(Data entries)
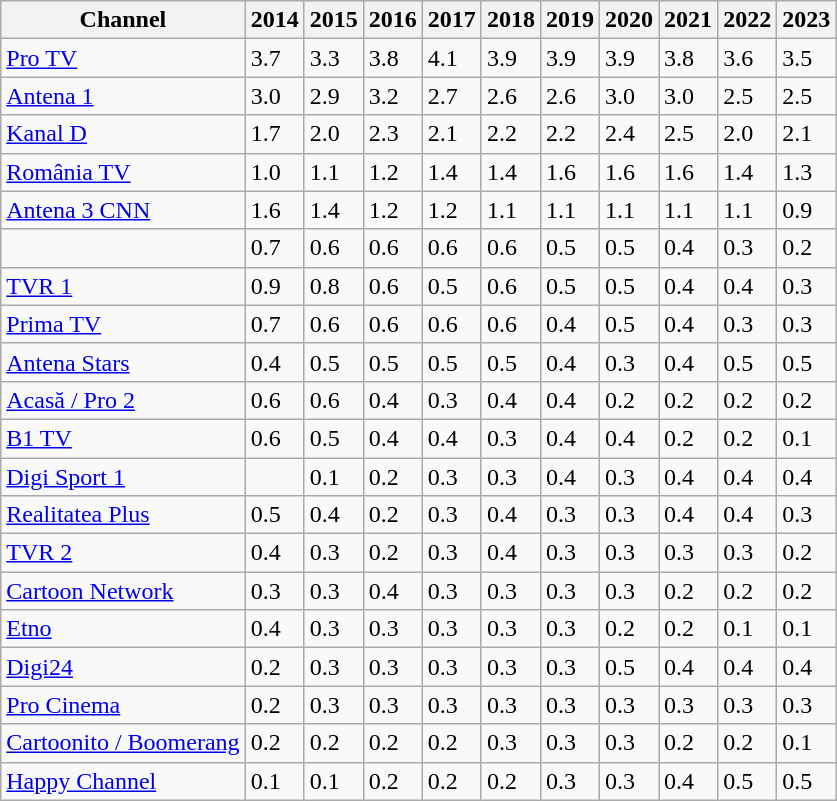
2016 [392, 20]
2020 [628, 20]
Antena Stars [123, 362]
3.6 [748, 58]
Antena 1 [123, 96]
2017 [452, 20]
1.3 [806, 172]
2.3 [392, 134]
3.2 [392, 96]
Cartoonito / Boomerang [123, 743]
B1 TV [123, 438]
Happy Channel [123, 781]
TVR 2 [123, 553]
2022 [748, 20]
1.7 [274, 134]
Digi24 [123, 667]
2021 [688, 20]
2.4 [628, 134]
3.7 [274, 58]
3.5 [806, 58]
Antena 3 CNN [123, 210]
0.8 [334, 286]
2023 [806, 20]
1.0 [274, 172]
4.1 [452, 58]
România TV [123, 172]
2.9 [334, 96]
Cartoon Network [123, 591]
2.7 [452, 96]
Realitatea Plus [123, 515]
Acasă / Pro 2 [123, 400]
Channel [123, 20]
Digi Sport 1 [123, 477]
3.3 [334, 58]
Prima TV [123, 324]
Pro TV [123, 58]
Pro Cinema [123, 705]
2015 [334, 20]
2019 [570, 20]
TVR 1 [123, 286]
Kanal D [123, 134]
Etno [123, 629]
2014 [274, 20]
2018 [510, 20]
Locate the cell with the specified text and output its [x, y] center coordinate. 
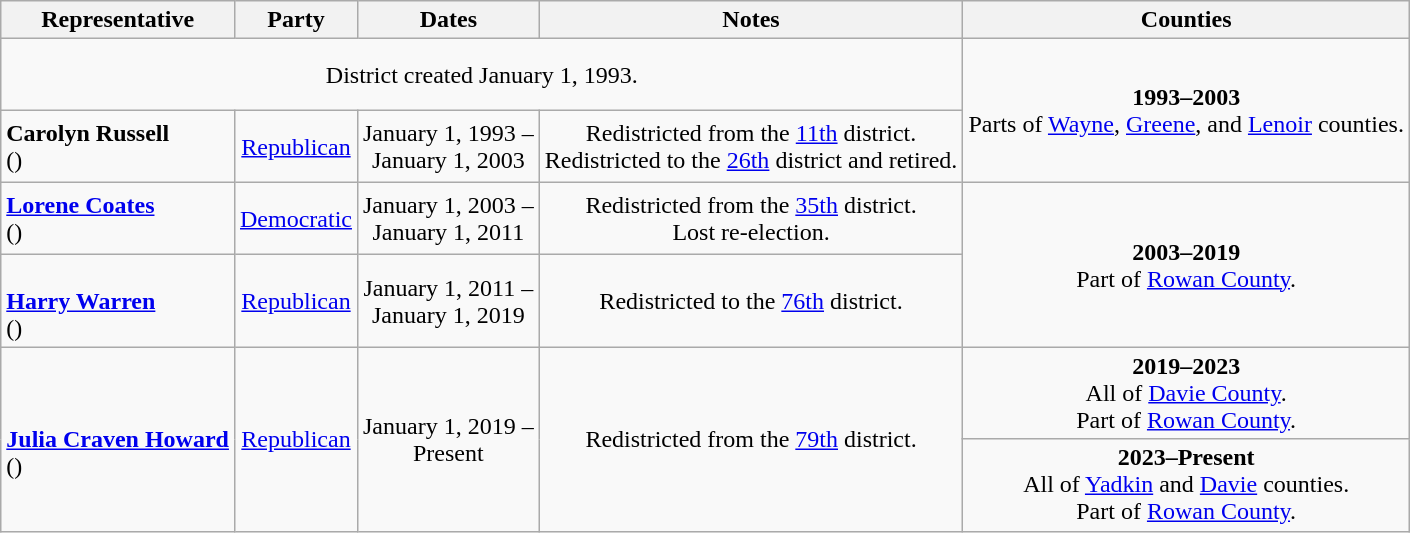
Redistricted from the 35th district. Lost re-election. [751, 219]
January 1, 2019 – Present [448, 439]
Counties [1186, 20]
Notes [751, 20]
2003–2019 Part of Rowan County. [1186, 265]
Lorene Coates() [118, 219]
Carolyn Russell() [118, 147]
January 1, 2011 – January 1, 2019 [448, 301]
Redistricted from the 11th district. Redistricted to the 26th district and retired. [751, 147]
Representative [118, 20]
Julia Craven Howard() [118, 439]
1993–2003 Parts of Wayne, Greene, and Lenoir counties. [1186, 111]
District created January 1, 1993. [482, 75]
Redistricted to the 76th district. [751, 301]
Harry Warren() [118, 301]
Democratic [296, 219]
Dates [448, 20]
Redistricted from the 79th district. [751, 439]
2019–2023 All of Davie County. Part of Rowan County. [1186, 393]
Party [296, 20]
January 1, 1993 – January 1, 2003 [448, 147]
2023–Present All of Yadkin and Davie counties. Part of Rowan County. [1186, 485]
January 1, 2003 – January 1, 2011 [448, 219]
Return (X, Y) of the center of cell containing provided text 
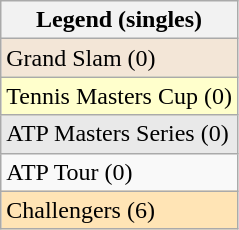
ATP Tour (0) (120, 172)
Tennis Masters Cup (0) (120, 96)
Legend (singles) (120, 20)
Challengers (6) (120, 210)
ATP Masters Series (0) (120, 134)
Grand Slam (0) (120, 58)
Capture the cell that displays the provided text and extract its [X, Y] central coordinate. 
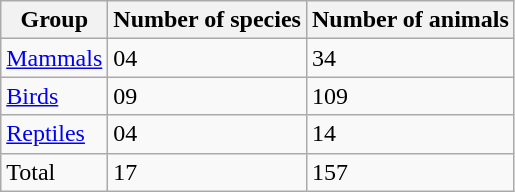
34 [410, 58]
17 [208, 172]
Mammals [54, 58]
109 [410, 96]
Number of animals [410, 20]
157 [410, 172]
Number of species [208, 20]
Total [54, 172]
09 [208, 96]
Birds [54, 96]
Group [54, 20]
Reptiles [54, 134]
14 [410, 134]
Locate the cell with the specified text and output its [X, Y] center coordinate. 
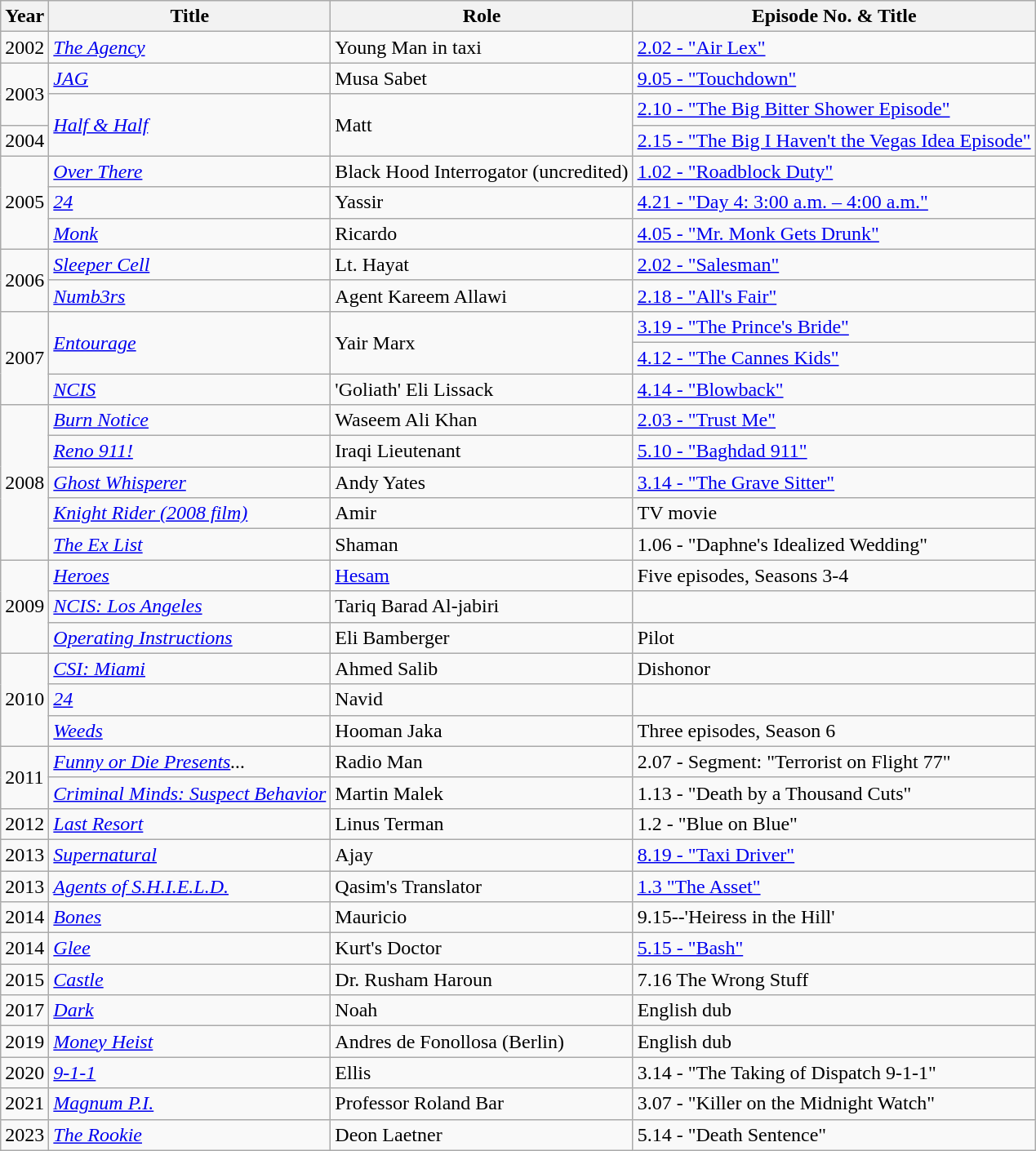
Waseem Ali Khan [482, 420]
Money Heist [189, 1042]
2004 [24, 140]
Glee [189, 949]
4.14 - "Blowback" [834, 389]
2.03 - "Trust Me" [834, 420]
Numb3rs [189, 296]
Navid [482, 700]
9.15--'Heiress in the Hill' [834, 918]
2.02 - "Air Lex" [834, 47]
Reno 911! [189, 451]
Kurt's Doctor [482, 949]
The Agency [189, 47]
Heroes [189, 576]
Bones [189, 918]
Qasim's Translator [482, 886]
3.07 - "Killer on the Midnight Watch" [834, 1104]
Burn Notice [189, 420]
Dark [189, 1011]
2020 [24, 1073]
Operating Instructions [189, 638]
Over There [189, 171]
Yair Marx [482, 342]
Dishonor [834, 669]
Noah [482, 1011]
NCIS: Los Angeles [189, 607]
Half & Half [189, 125]
CSI: Miami [189, 669]
Lt. Hayat [482, 265]
2010 [24, 700]
1.13 - "Death by a Thousand Cuts" [834, 793]
9-1-1 [189, 1073]
2008 [24, 482]
Agents of S.H.I.E.L.D. [189, 886]
2012 [24, 824]
2.15 - "The Big I Haven't the Vegas Idea Episode" [834, 140]
Supernatural [189, 855]
5.14 - "Death Sentence" [834, 1135]
Ahmed Salib [482, 669]
Year [24, 16]
Yassir [482, 202]
5.15 - "Bash" [834, 949]
Young Man in taxi [482, 47]
7.16 The Wrong Stuff [834, 980]
Iraqi Lieutenant [482, 451]
2006 [24, 280]
Radio Man [482, 762]
2003 [24, 94]
9.05 - "Touchdown" [834, 78]
2017 [24, 1011]
Andres de Fonollosa (Berlin) [482, 1042]
1.2 - "Blue on Blue" [834, 824]
Monk [189, 233]
JAG [189, 78]
2007 [24, 358]
2009 [24, 607]
Hesam [482, 576]
Andy Yates [482, 482]
Black Hood Interrogator (uncredited) [482, 171]
2021 [24, 1104]
Weeds [189, 731]
Ellis [482, 1073]
Martin Malek [482, 793]
2015 [24, 980]
Three episodes, Season 6 [834, 731]
Matt [482, 125]
1.3 "The Asset" [834, 886]
The Ex List [189, 545]
Shaman [482, 545]
Entourage [189, 342]
2002 [24, 47]
Title [189, 16]
Tariq Barad Al-jabiri [482, 607]
2019 [24, 1042]
3.14 - "The Grave Sitter" [834, 482]
Funny or Die Presents... [189, 762]
NCIS [189, 389]
4.12 - "The Cannes Kids" [834, 358]
Mauricio [482, 918]
Agent Kareem Allawi [482, 296]
Deon Laetner [482, 1135]
Musa Sabet [482, 78]
The Rookie [189, 1135]
Last Resort [189, 824]
2.07 - Segment: "Terrorist on Flight 77" [834, 762]
Role [482, 16]
3.14 - "The Taking of Dispatch 9-1-1" [834, 1073]
Amir [482, 514]
3.19 - "The Prince's Bride" [834, 327]
Hooman Jaka [482, 731]
Linus Terman [482, 824]
2005 [24, 202]
'Goliath' Eli Lissack [482, 389]
1.06 - "Daphne's Idealized Wedding" [834, 545]
Ricardo [482, 233]
Professor Roland Bar [482, 1104]
4.05 - "Mr. Monk Gets Drunk" [834, 233]
Five episodes, Seasons 3-4 [834, 576]
Dr. Rusham Haroun [482, 980]
Castle [189, 980]
4.21 - "Day 4: 3:00 a.m. – 4:00 a.m." [834, 202]
1.02 - "Roadblock Duty" [834, 171]
Magnum P.I. [189, 1104]
2.18 - "All's Fair" [834, 296]
Eli Bamberger [482, 638]
TV movie [834, 514]
Ajay [482, 855]
Sleeper Cell [189, 265]
2.10 - "The Big Bitter Shower Episode" [834, 109]
2023 [24, 1135]
Criminal Minds: Suspect Behavior [189, 793]
2.02 - "Salesman" [834, 265]
Ghost Whisperer [189, 482]
5.10 - "Baghdad 911" [834, 451]
Pilot [834, 638]
2011 [24, 777]
Knight Rider (2008 film) [189, 514]
Episode No. & Title [834, 16]
8.19 - "Taxi Driver" [834, 855]
From the cell containing the given text, extract its center point as (X, Y) coordinate. 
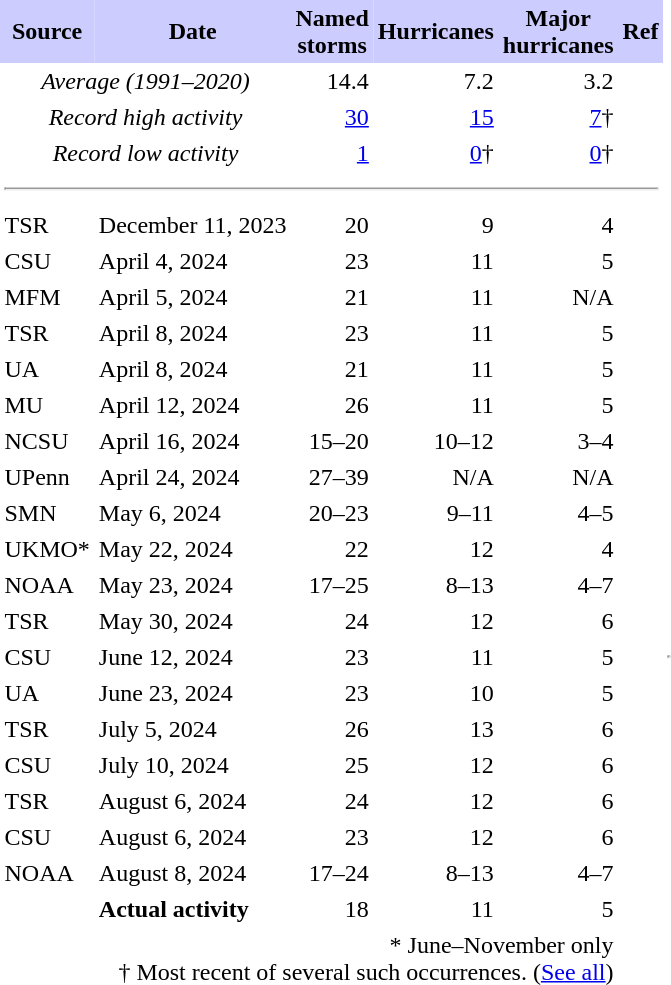
7† (558, 117)
April 12, 2024 (192, 405)
Record high activity (146, 117)
20 (332, 225)
April 16, 2024 (192, 441)
20–23 (332, 513)
MU (47, 405)
Majorhurricanes (558, 32)
UPenn (47, 477)
May 23, 2024 (192, 585)
June 23, 2024 (192, 693)
3.2 (558, 81)
Ref (640, 32)
NCSU (47, 441)
22 (332, 549)
Date (192, 32)
14.4 (332, 81)
Hurricanes (436, 32)
April 5, 2024 (192, 297)
18 (332, 909)
4–5 (558, 513)
Average (1991–2020) (146, 81)
Source (47, 32)
December 11, 2023 (192, 225)
UKMO* (47, 549)
27–39 (332, 477)
9 (436, 225)
MFM (47, 297)
17–24 (332, 873)
May 22, 2024 (192, 549)
10–12 (436, 441)
April 24, 2024 (192, 477)
25 (332, 765)
15 (436, 117)
Namedstorms (332, 32)
August 8, 2024 (192, 873)
SMN (47, 513)
May 30, 2024 (192, 621)
Actual activity (192, 909)
Record low activity (146, 153)
1 (332, 153)
10 (436, 693)
13 (436, 729)
May 6, 2024 (192, 513)
July 10, 2024 (192, 765)
7.2 (436, 81)
July 5, 2024 (192, 729)
30 (332, 117)
9–11 (436, 513)
April 4, 2024 (192, 261)
June 12, 2024 (192, 657)
17–25 (332, 585)
3–4 (558, 441)
15–20 (332, 441)
Search for the cell housing the specified text and yield its [X, Y] center coordinate. 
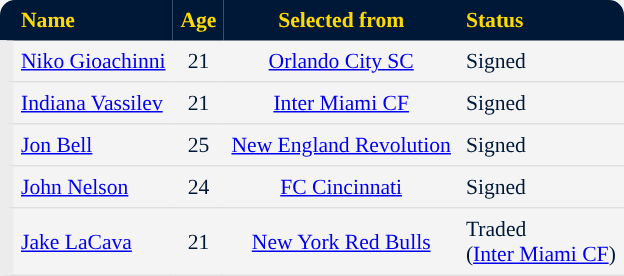
Jake LaCava [86, 242]
New York Red Bulls [341, 242]
Selected from [341, 20]
Status [540, 20]
Niko Gioachinni [86, 61]
Indiana Vassilev [86, 103]
24 [198, 187]
Jon Bell [86, 145]
Age [198, 20]
Traded(Inter Miami CF) [540, 242]
New England Revolution [341, 145]
25 [198, 145]
John Nelson [86, 187]
Inter Miami CF [341, 103]
Name [86, 20]
FC Cincinnati [341, 187]
Orlando City SC [341, 61]
Identify which cell holds the provided text, then report its [X, Y] central coordinate. 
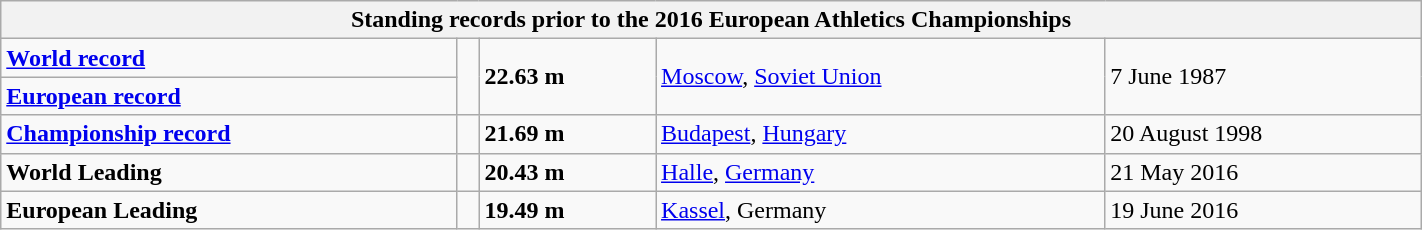
Halle, Germany [880, 172]
Budapest, Hungary [880, 134]
Moscow, Soviet Union [880, 77]
Kassel, Germany [880, 210]
World Leading [230, 172]
20.43 m [568, 172]
19.49 m [568, 210]
21 May 2016 [1263, 172]
World record [230, 58]
Championship record [230, 134]
22.63 m [568, 77]
20 August 1998 [1263, 134]
Standing records prior to the 2016 European Athletics Championships [711, 20]
21.69 m [568, 134]
European Leading [230, 210]
7 June 1987 [1263, 77]
European record [230, 96]
19 June 2016 [1263, 210]
Detect which cell encompasses the target text, then output its (X, Y) center coordinate. 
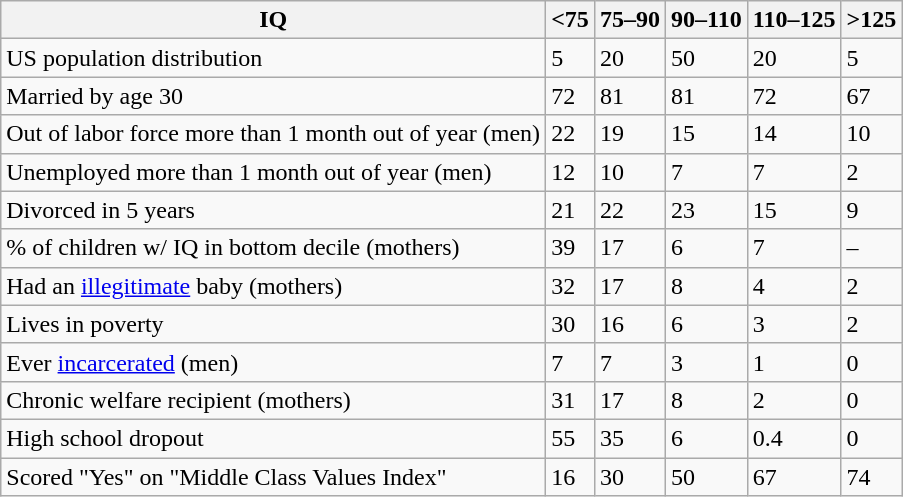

▶ _DIRECTION_
Return, unchanged, the lines from the one containing "7† (558, 117)" through the one containing "UKMO* (47, 549)", with both of those lines included.

▶ _EXPECTED ANSWER_
7† (558, 117)
April 12, 2024 (192, 405)
Record high activity (146, 117)
20 (332, 225)
April 16, 2024 (192, 441)
20–23 (332, 513)
MU (47, 405)
Majorhurricanes (558, 32)
UPenn (47, 477)
May 23, 2024 (192, 585)
June 23, 2024 (192, 693)
3.2 (558, 81)
Ref (640, 32)
NCSU (47, 441)
22 (332, 549)
Date (192, 32)
14.4 (332, 81)
Hurricanes (436, 32)
April 5, 2024 (192, 297)
18 (332, 909)
4–5 (558, 513)
Average (1991–2020) (146, 81)
Source (47, 32)
December 11, 2023 (192, 225)
UKMO* (47, 549)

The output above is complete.